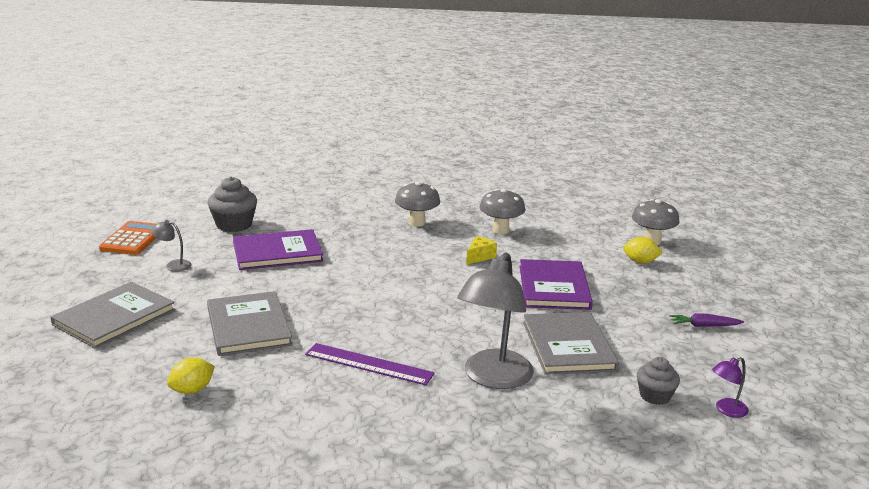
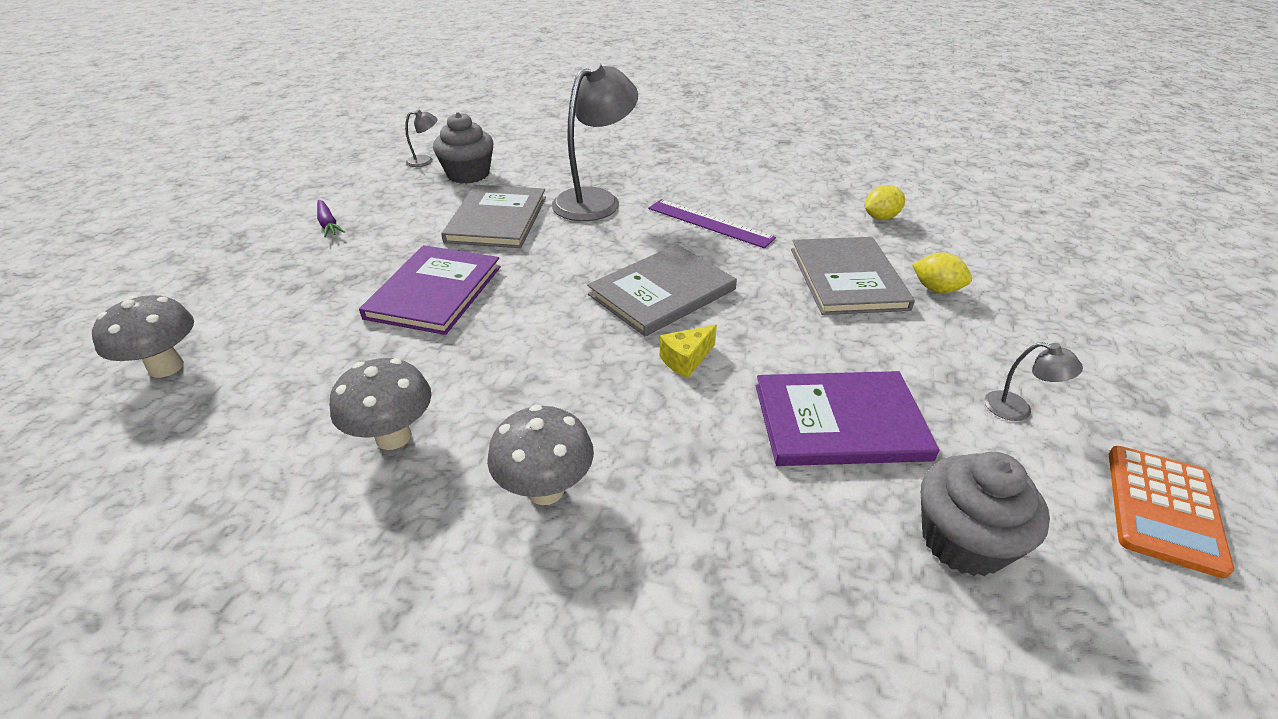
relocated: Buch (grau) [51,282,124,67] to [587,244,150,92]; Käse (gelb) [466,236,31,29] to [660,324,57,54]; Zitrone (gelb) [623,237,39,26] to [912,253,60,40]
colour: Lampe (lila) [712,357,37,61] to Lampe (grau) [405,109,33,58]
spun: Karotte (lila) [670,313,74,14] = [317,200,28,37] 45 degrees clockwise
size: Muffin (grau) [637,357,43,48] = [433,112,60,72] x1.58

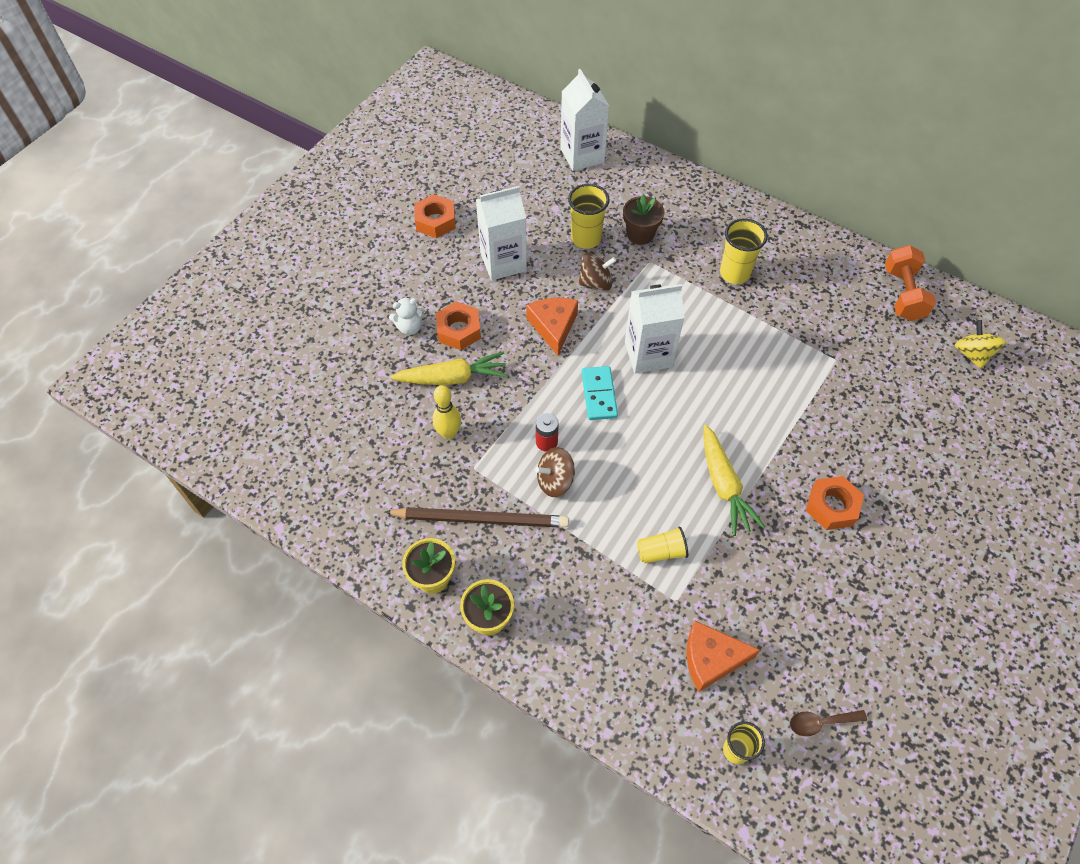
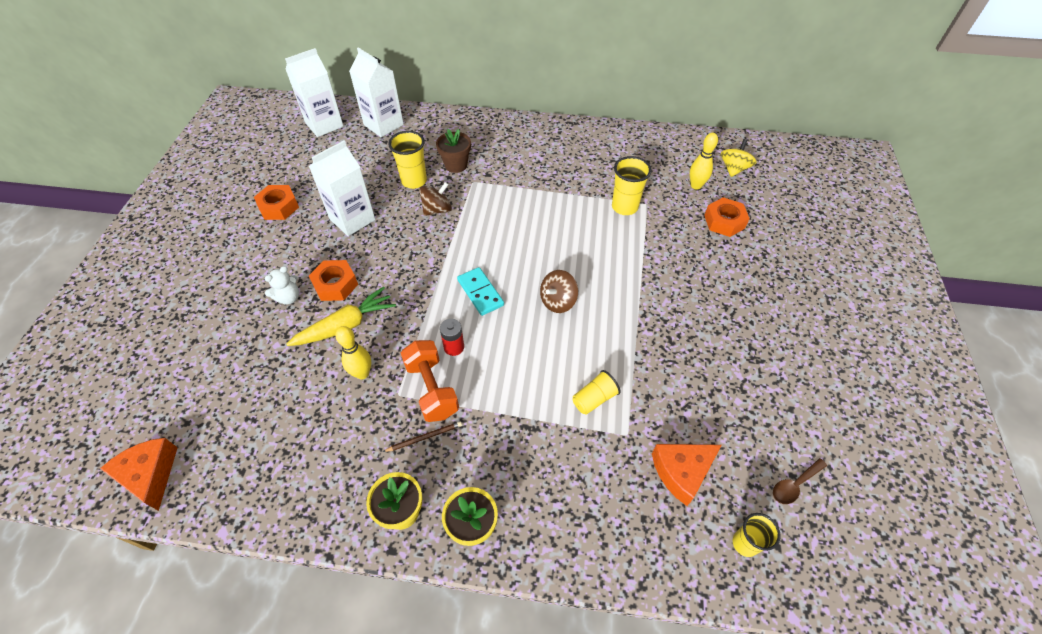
missing: Karotte (gelb) [703,425,62,111]
appeared: Bowlingkegel (gelb) [690,133,28,57]
relocated: Käse (orange) [526,297,52,58] to [100,438,78,73]; Kreisel (braun) [535,447,40,50] to [540,270,38,43]; Getränkekarton (weiß) [625,284,59,90] to [285,48,59,89]; Becher (gelb) [720,218,48,66] to [612,156,40,59]; Sechskantmutter (orange) [806,476,58,54] to [704,197,46,40]; Hantel (orange) [885,245,51,76] to [401,340,58,82]
spun: Kreisel (gelb) [954,320,52,49] = [721,139,36,38] 60 degrees clockwise
size: Bleistift (braun) [385,507,184,21] = [383,421,79,31] x0.45

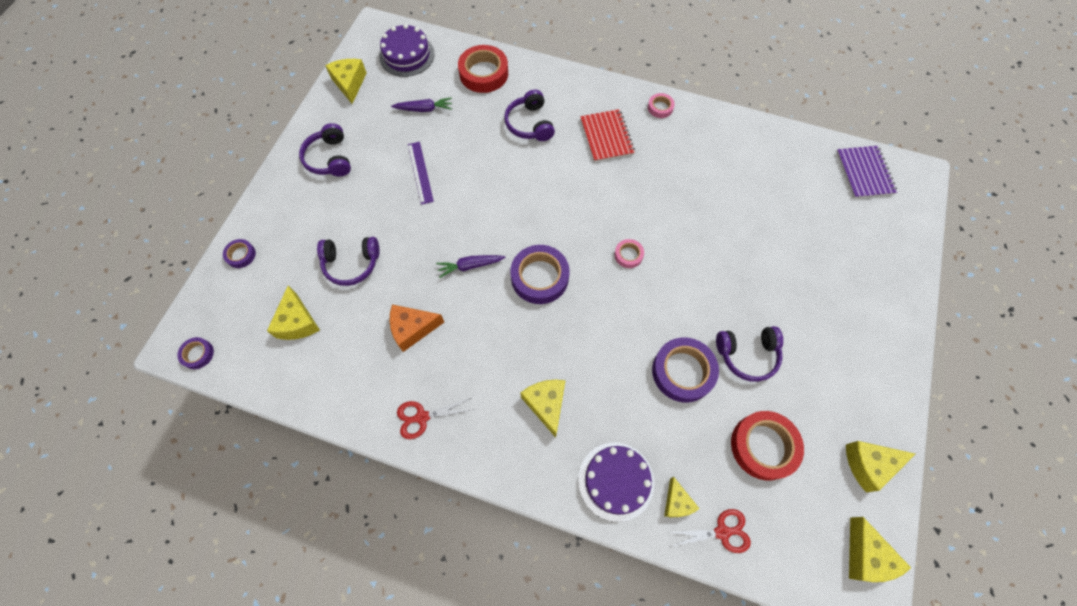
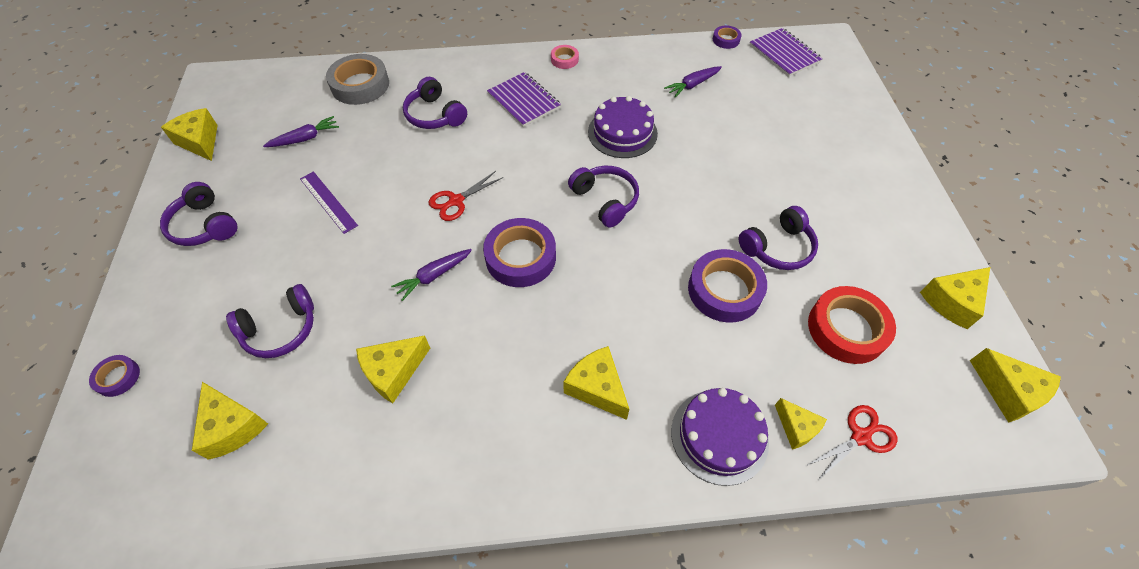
appeared: Karotte (lila) [664,66,58,31]
relocated: Klebeband (lila) [177,337,37,32] to [713,25,29,24]; Kuchen (lila) [379,24,56,53] to [588,96,70,62]; Schere (rot) [397,398,74,41] to [428,171,75,50]
exchanged: Klebeband (rosa) [614,239,30,29] to Kopfhörer (lila) [568,166,71,62]
colour: Käse (orange) [390,305,54,47] to Käse (gelb) [356,335,74,68]; Klebeband (rot) [458,45,50,48] to Klebeband (grau) [326,54,63,51]; Notizbuch (rot) [580,109,55,53] to Notizbuch (lila) [487,72,74,55]

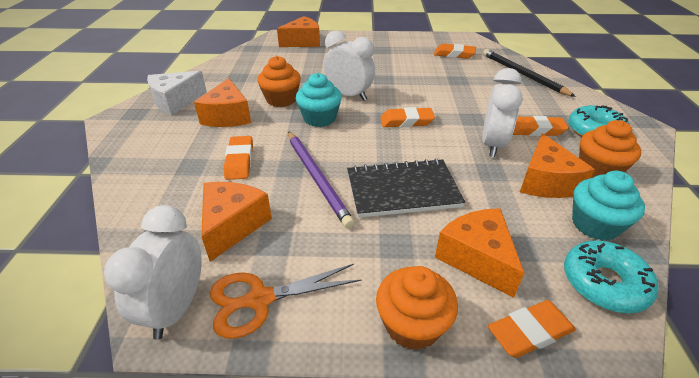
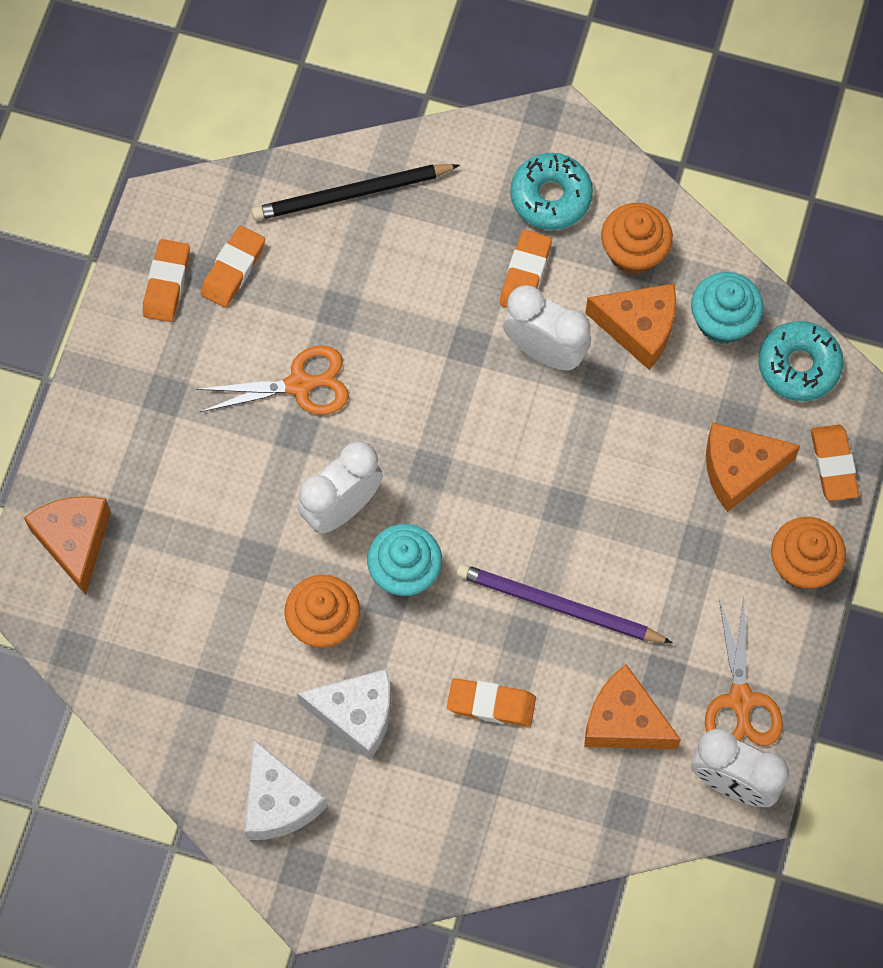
missing: Notizbuch (schwarz) [347,158,118,60]
appeared: Schere (orange) [196,345,153,70]
relocated: Radiergummi (orange) [380,107,55,21] to [143,239,47,83]
colour: Käse (orange) [194,78,57,49] to Käse (weiß) [297,669,94,91]
spun: Bleistift (lila) [288,131,67,97] = [456,564,216,79] 150 degrees counterclockwise

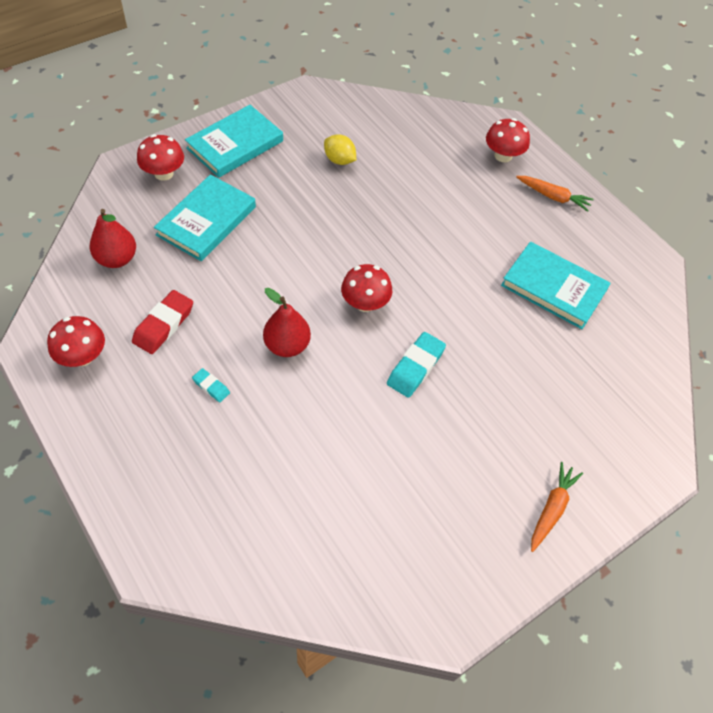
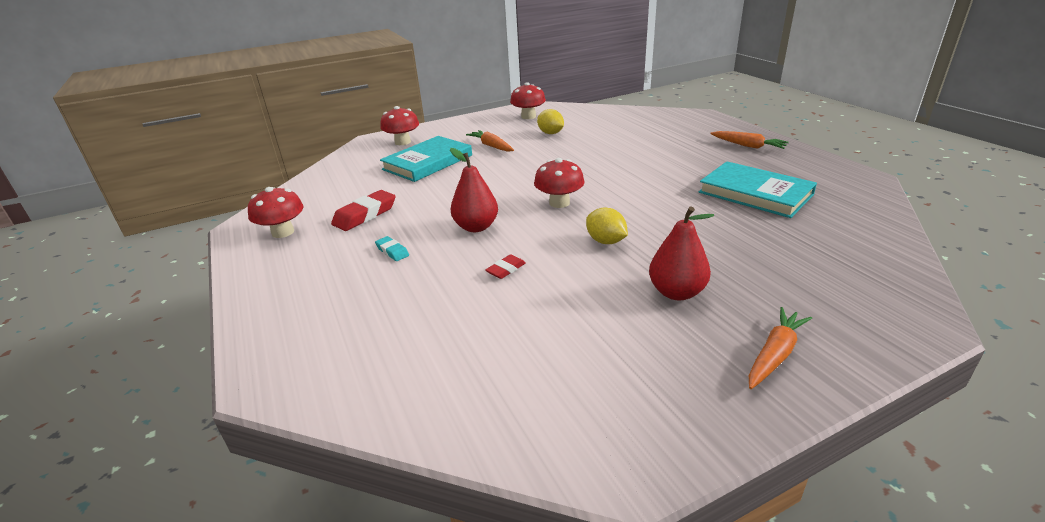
missing: Buch (türkis) [185,105,98,73]
appeared: Karotte (orange) [466,130,48,22]; Radiergummi (rot) [486,255,40,24]
relocated: Birne (rot) [90,209,46,59] to [649,206,65,94]; Pilz (rot) [486,118,44,44] to [510,82,36,37]
exchanged: Radiergummi (türkis) [387,332,59,66] to Zitrone (gelb) [586,208,42,36]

Work to complete: Transcribe the records above exactly, omitting every picture they contain.

Expected output:
relocated: Buch (grau) [51,282,124,67] to [587,244,150,92]; Käse (gelb) [466,236,31,29] to [660,324,57,54]; Zitrone (gelb) [623,237,39,26] to [912,253,60,40]
colour: Lampe (lila) [712,357,37,61] to Lampe (grau) [405,109,33,58]
spun: Karotte (lila) [670,313,74,14] = [317,200,28,37] 45 degrees clockwise
size: Muffin (grau) [637,357,43,48] = [433,112,60,72] x1.58

missing: Karotte (gelb) [703,425,62,111]
appeared: Bowlingkegel (gelb) [690,133,28,57]
relocated: Käse (orange) [526,297,52,58] to [100,438,78,73]; Kreisel (braun) [535,447,40,50] to [540,270,38,43]; Getränkekarton (weiß) [625,284,59,90] to [285,48,59,89]; Becher (gelb) [720,218,48,66] to [612,156,40,59]; Sechskantmutter (orange) [806,476,58,54] to [704,197,46,40]; Hantel (orange) [885,245,51,76] to [401,340,58,82]
spun: Kreisel (gelb) [954,320,52,49] = [721,139,36,38] 60 degrees clockwise
size: Bleistift (braun) [385,507,184,21] = [383,421,79,31] x0.45

appeared: Karotte (lila) [664,66,58,31]
relocated: Klebeband (lila) [177,337,37,32] to [713,25,29,24]; Kuchen (lila) [379,24,56,53] to [588,96,70,62]; Schere (rot) [397,398,74,41] to [428,171,75,50]
exchanged: Klebeband (rosa) [614,239,30,29] to Kopfhörer (lila) [568,166,71,62]
colour: Käse (orange) [390,305,54,47] to Käse (gelb) [356,335,74,68]; Klebeband (rot) [458,45,50,48] to Klebeband (grau) [326,54,63,51]; Notizbuch (rot) [580,109,55,53] to Notizbuch (lila) [487,72,74,55]

missing: Notizbuch (schwarz) [347,158,118,60]
appeared: Schere (orange) [196,345,153,70]
relocated: Radiergummi (orange) [380,107,55,21] to [143,239,47,83]
colour: Käse (orange) [194,78,57,49] to Käse (weiß) [297,669,94,91]
spun: Bleistift (lila) [288,131,67,97] = [456,564,216,79] 150 degrees counterclockwise

missing: Buch (türkis) [185,105,98,73]
appeared: Karotte (orange) [466,130,48,22]; Radiergummi (rot) [486,255,40,24]
relocated: Birne (rot) [90,209,46,59] to [649,206,65,94]; Pilz (rot) [486,118,44,44] to [510,82,36,37]
exchanged: Radiergummi (türkis) [387,332,59,66] to Zitrone (gelb) [586,208,42,36]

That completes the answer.